Task directions> When the data below is printed, every line must match exactly and the images must be absent.

Dataset content>
Segment Open

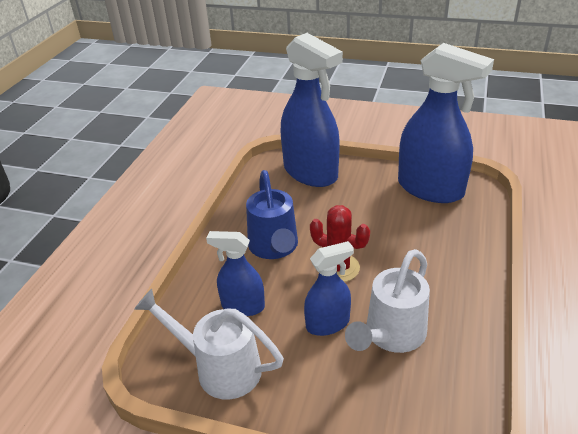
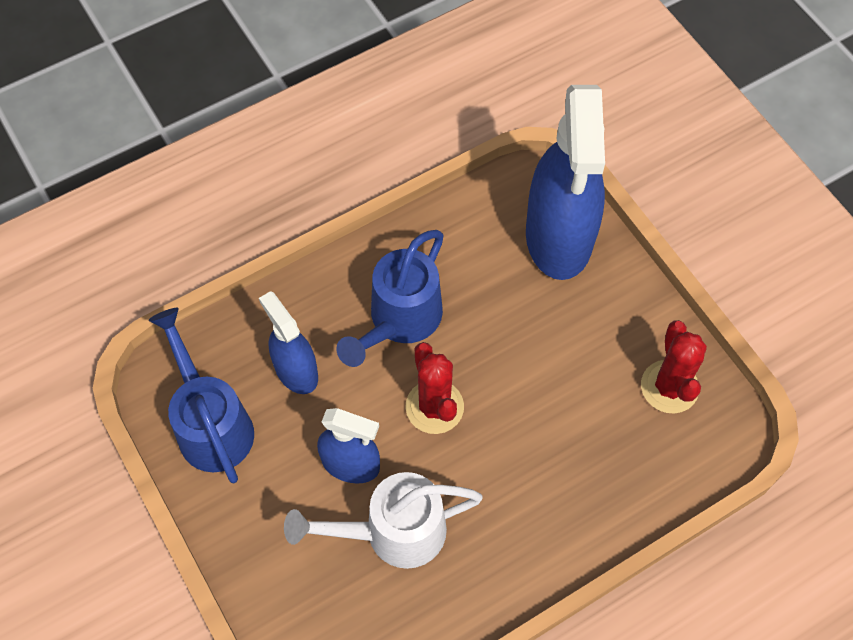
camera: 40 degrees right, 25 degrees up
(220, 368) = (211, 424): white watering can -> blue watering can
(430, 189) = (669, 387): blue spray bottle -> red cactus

Segment Closed

Written response>
camera: 40 degrees right, 25 degrees up
(220, 368) = (211, 424): white watering can -> blue watering can
(430, 189) = (669, 387): blue spray bottle -> red cactus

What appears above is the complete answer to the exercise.